# RECORDED INFORMATION
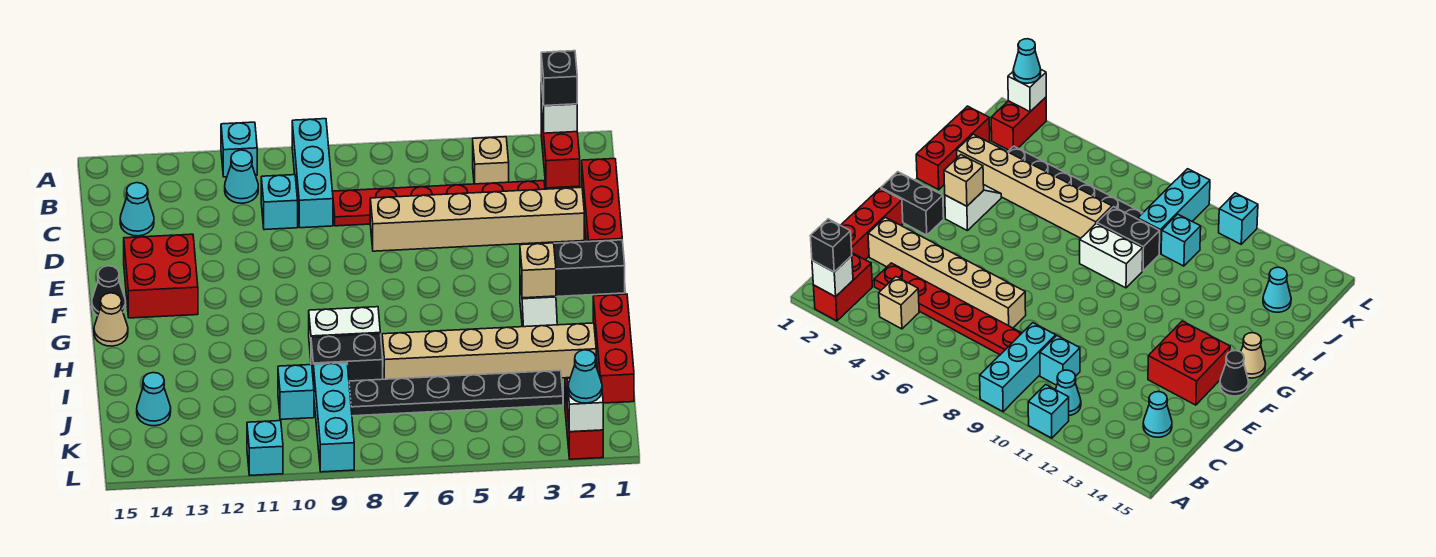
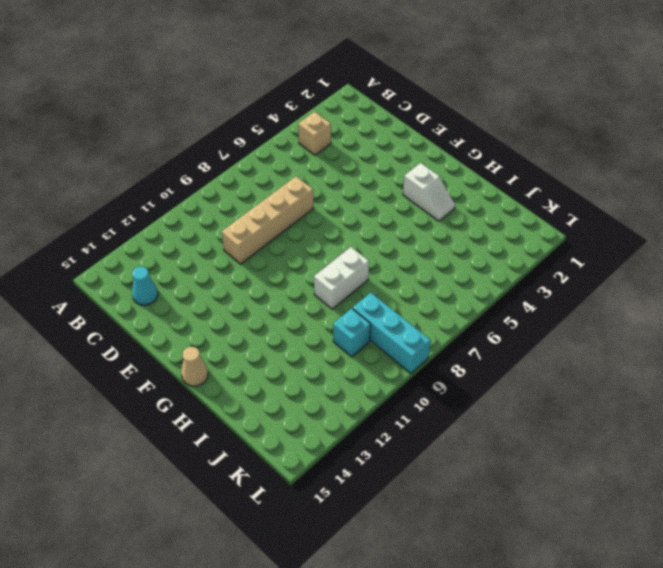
tan brick D7:D10 level 1 -> tan brick D2:D7 level 1
none -> red brick A2:B2 level 1
none -> cyan brick A9:C9 level 1
none -> cyan brick A11 level 1
none -> cyan cone B11 level 1

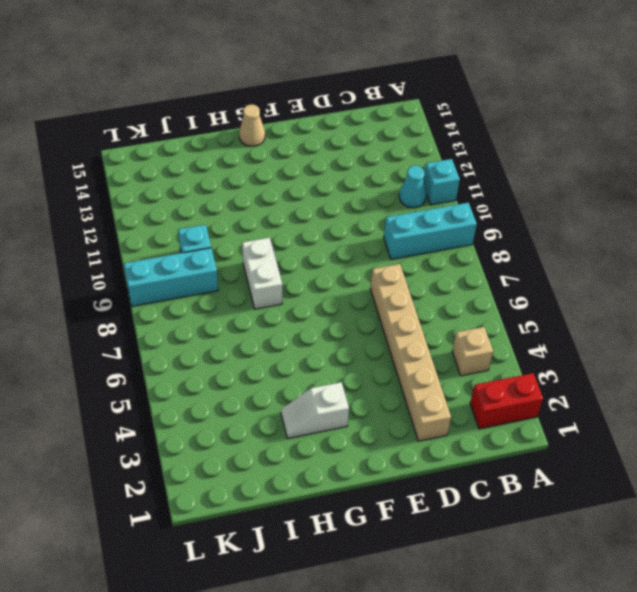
none -> red brick C1:E1 level 1
none -> red plate C3:C8 level 1
none -> cyan brick C10 level 1
none -> cyan cone C14 level 1

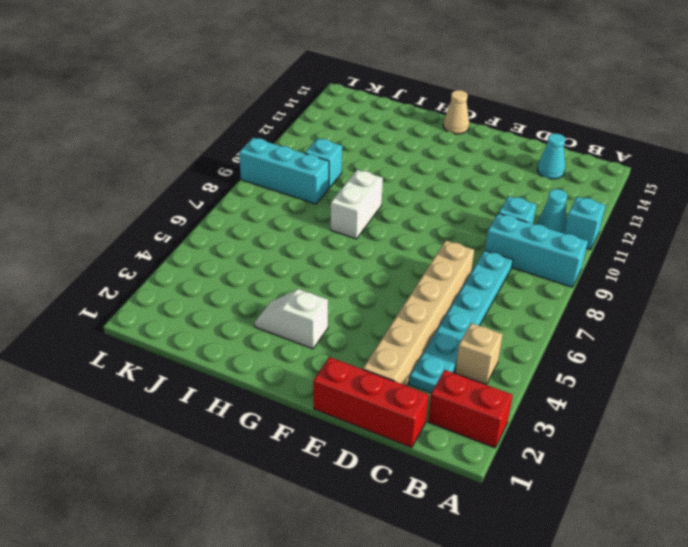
cyan plate C3:C8 level 1 -> red plate C3:C8 level 1
none -> red brick E13:F14 level 1
none -> black brick F1:F2 level 1
none -> black cone F15 level 1
none -> red brick H1:J1 level 1

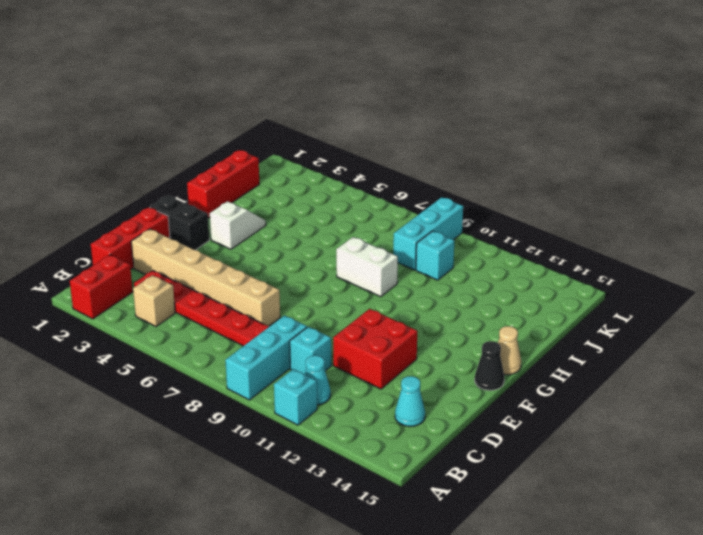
red brick D11:E12 level 1 -> red brick E13:F14 level 1
none -> tan brick I2:I7 level 1
none -> black brick I8:I9 level 1
none -> black plate J3:J8 level 1
none -> cyan cone J14 level 1

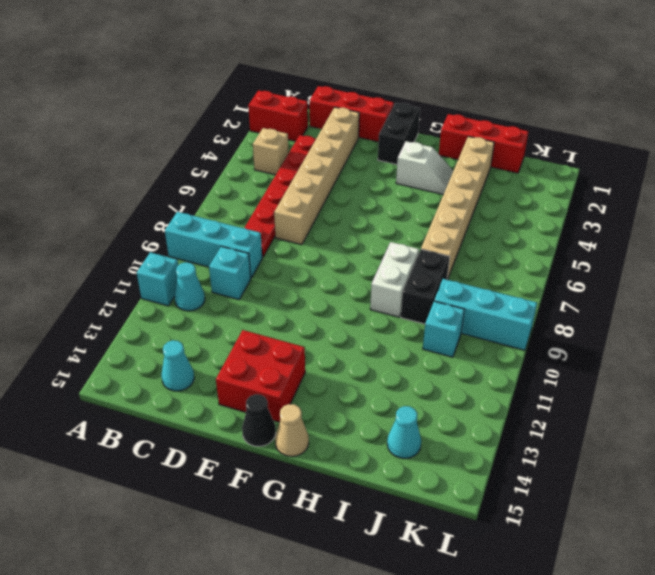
none -> black plate J3:J8 level 1
none -> red brick K2:L2 level 1
none -> cyan brick L11 level 1
none -> white brick A2 level 2

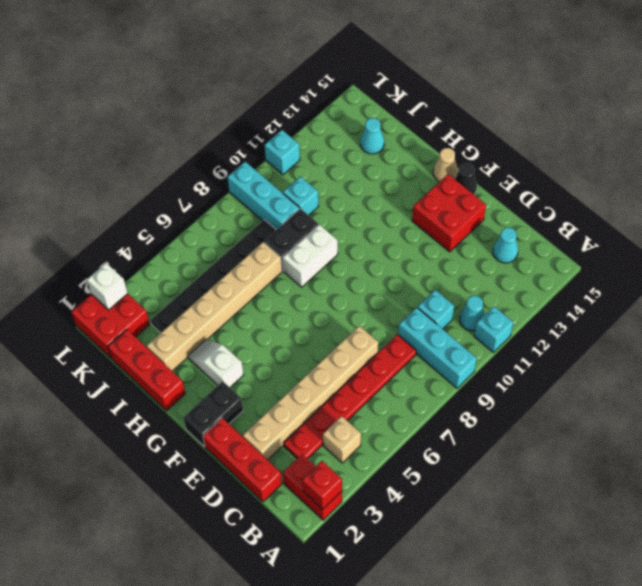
red brick A2 level 2 -> white brick A2 level 2
red brick K1:L2 level 1 -> red brick K2:L2 level 1
none -> tan brick G3 level 2
none -> black brick A2 level 3
none -> cyan cone L2 level 3

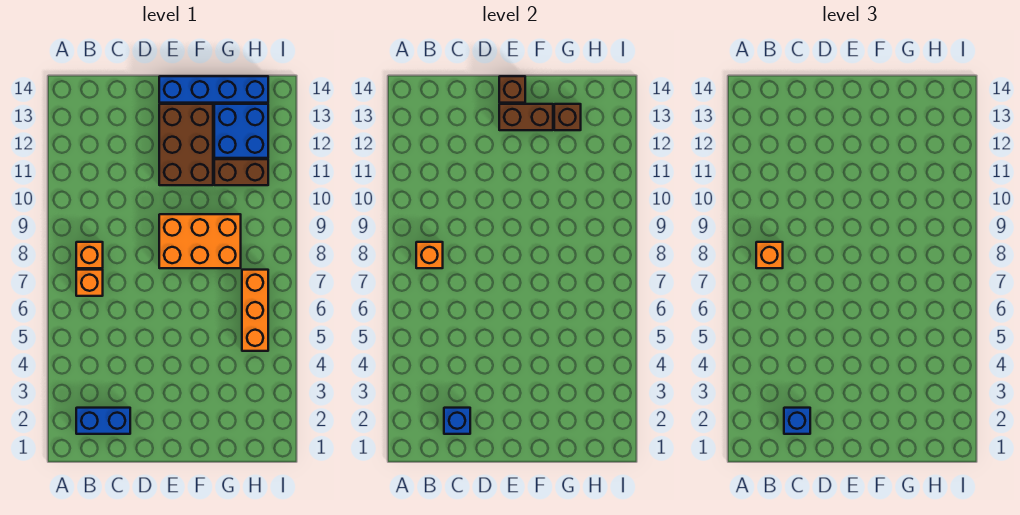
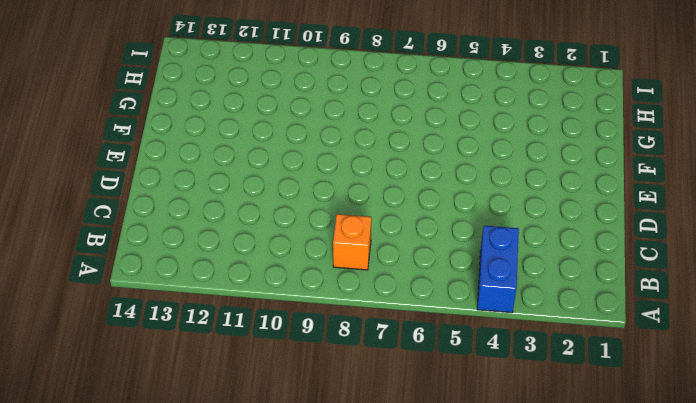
blue brick A4:B4 level 1 -> blue brick B2:C2 level 1
none -> orange brick B7 level 1
none -> orange brick E8:G9 level 1
none -> brown brick E11:F13 level 1

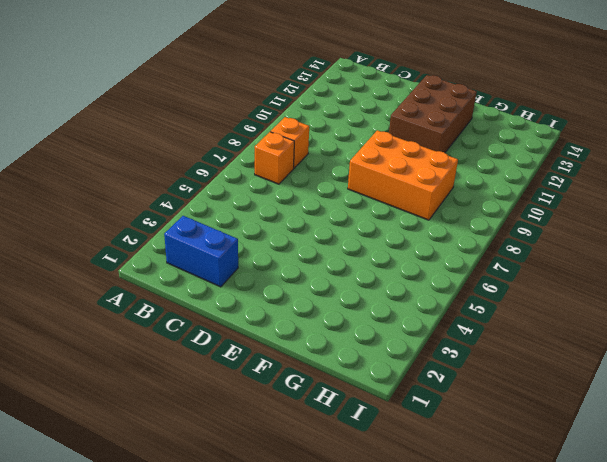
none -> blue brick E14:H14 level 1
none -> brown brick G11:H11 level 1
none -> blue brick G12:H13 level 1

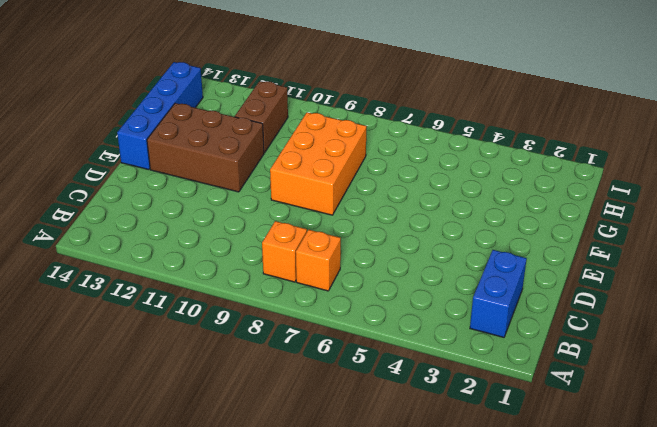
none -> blue brick G12:H13 level 1
none -> orange brick H5:H7 level 1
none -> orange brick B8 level 2

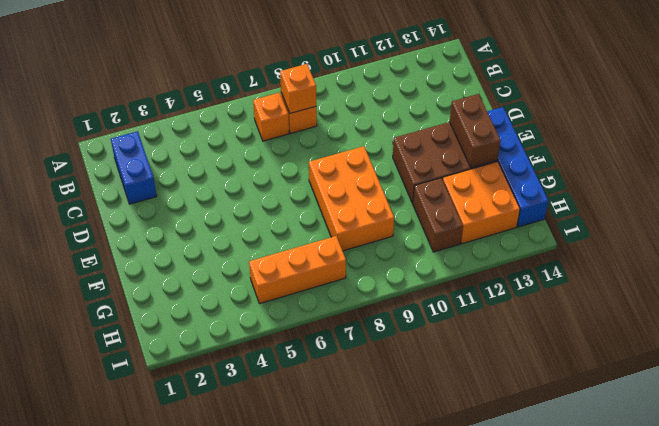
orange brick G12:H13 level 1 -> blue brick G12:H13 level 1
none -> blue brick C2 level 2
none -> brown brick E14 level 2
none -> brown brick G13 level 2

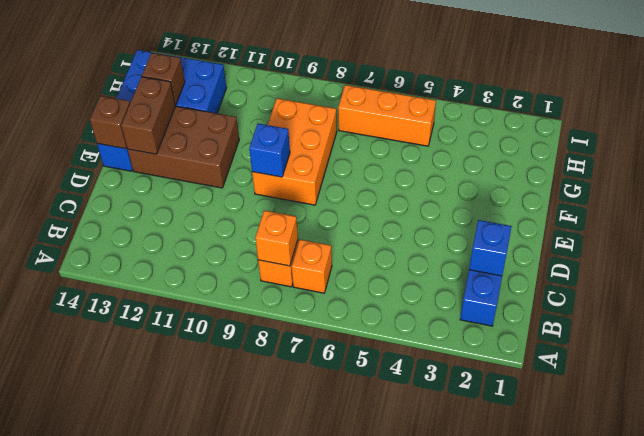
blue brick E9 level 2 -> blue brick C2 level 3
none -> brown brick G11:H11 level 1
none -> orange brick B8 level 3

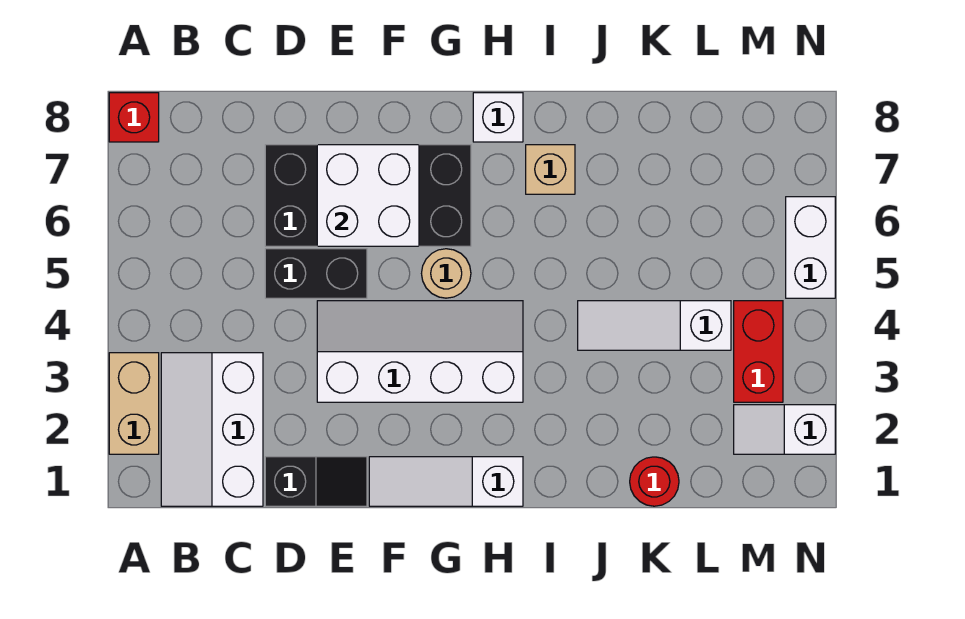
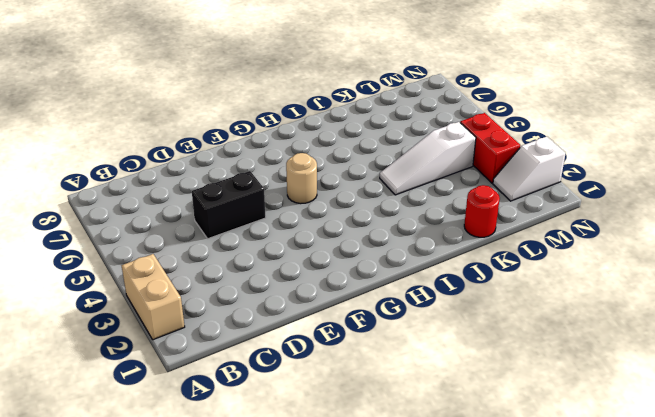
none -> red brick A8 level 1
none -> white slope B1:C3 level 1 top C
none -> black slope D1:E1 level 1 top D

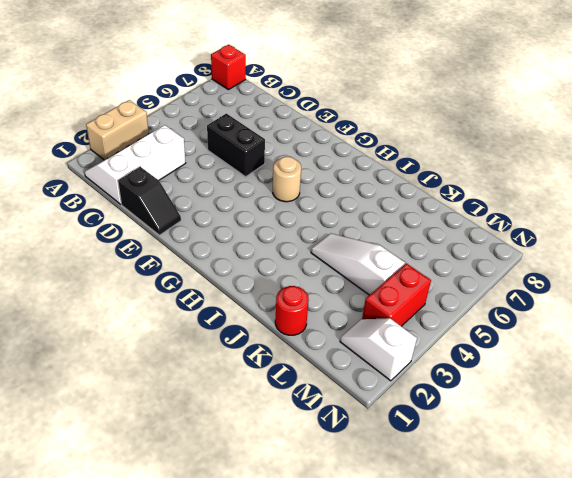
none -> black brick D6:G7 level 1
none -> white slope E3:H4 level 1 top 3
none -> white slope F1:H1 level 1 top H

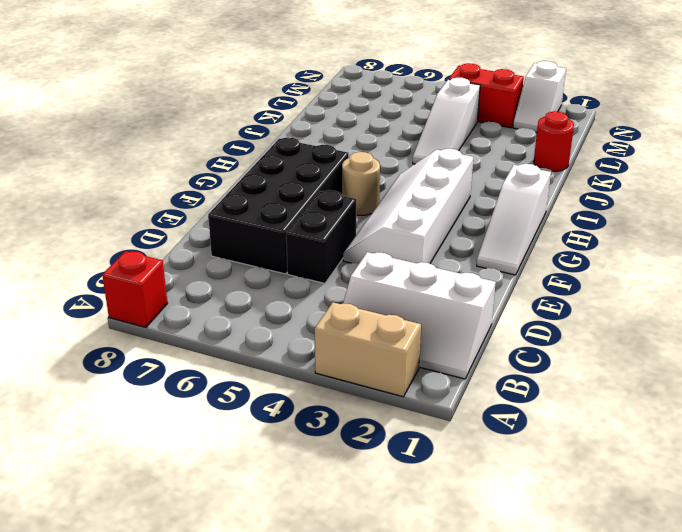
none -> black slope D1:E1 level 1 top D
none -> white brick H8 level 1
none -> tan brick I7 level 1

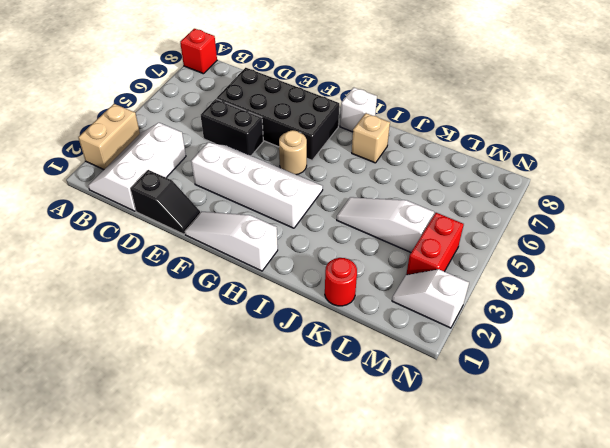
none -> white brick N5:N6 level 1
none -> white brick E6:F7 level 2

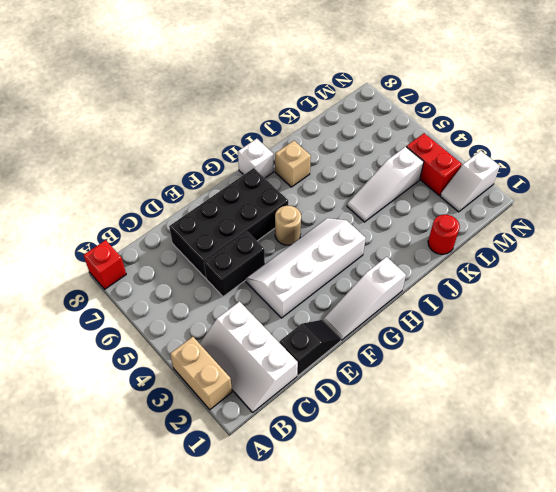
none -> white brick N5:N6 level 1
none -> white brick E6:F7 level 2

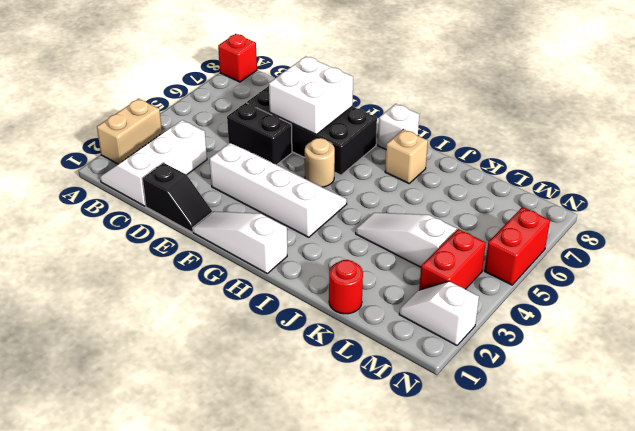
red brick N5:N6 level 1 -> white brick N5:N6 level 1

# EXERCISE GOAL
Each record must be quoted in full and exactly. Do not include the pictures.

# ANSWER AREA
tan brick D7:D10 level 1 -> tan brick D2:D7 level 1
none -> red brick A2:B2 level 1
none -> cyan brick A9:C9 level 1
none -> cyan brick A11 level 1
none -> cyan cone B11 level 1

none -> red brick C1:E1 level 1
none -> red plate C3:C8 level 1
none -> cyan brick C10 level 1
none -> cyan cone C14 level 1

cyan plate C3:C8 level 1 -> red plate C3:C8 level 1
none -> red brick E13:F14 level 1
none -> black brick F1:F2 level 1
none -> black cone F15 level 1
none -> red brick H1:J1 level 1

red brick D11:E12 level 1 -> red brick E13:F14 level 1
none -> tan brick I2:I7 level 1
none -> black brick I8:I9 level 1
none -> black plate J3:J8 level 1
none -> cyan cone J14 level 1

none -> black plate J3:J8 level 1
none -> red brick K2:L2 level 1
none -> cyan brick L11 level 1
none -> white brick A2 level 2

red brick A2 level 2 -> white brick A2 level 2
red brick K1:L2 level 1 -> red brick K2:L2 level 1
none -> tan brick G3 level 2
none -> black brick A2 level 3
none -> cyan cone L2 level 3

blue brick A4:B4 level 1 -> blue brick B2:C2 level 1
none -> orange brick B7 level 1
none -> orange brick E8:G9 level 1
none -> brown brick E11:F13 level 1

none -> blue brick E14:H14 level 1
none -> brown brick G11:H11 level 1
none -> blue brick G12:H13 level 1

none -> blue brick G12:H13 level 1
none -> orange brick H5:H7 level 1
none -> orange brick B8 level 2

orange brick G12:H13 level 1 -> blue brick G12:H13 level 1
none -> blue brick C2 level 2
none -> brown brick E14 level 2
none -> brown brick G13 level 2

blue brick E9 level 2 -> blue brick C2 level 3
none -> brown brick G11:H11 level 1
none -> orange brick B8 level 3

none -> red brick A8 level 1
none -> white slope B1:C3 level 1 top C
none -> black slope D1:E1 level 1 top D

none -> black brick D6:G7 level 1
none -> white slope E3:H4 level 1 top 3
none -> white slope F1:H1 level 1 top H

none -> black slope D1:E1 level 1 top D
none -> white brick H8 level 1
none -> tan brick I7 level 1

none -> white brick N5:N6 level 1
none -> white brick E6:F7 level 2

none -> white brick N5:N6 level 1
none -> white brick E6:F7 level 2

red brick N5:N6 level 1 -> white brick N5:N6 level 1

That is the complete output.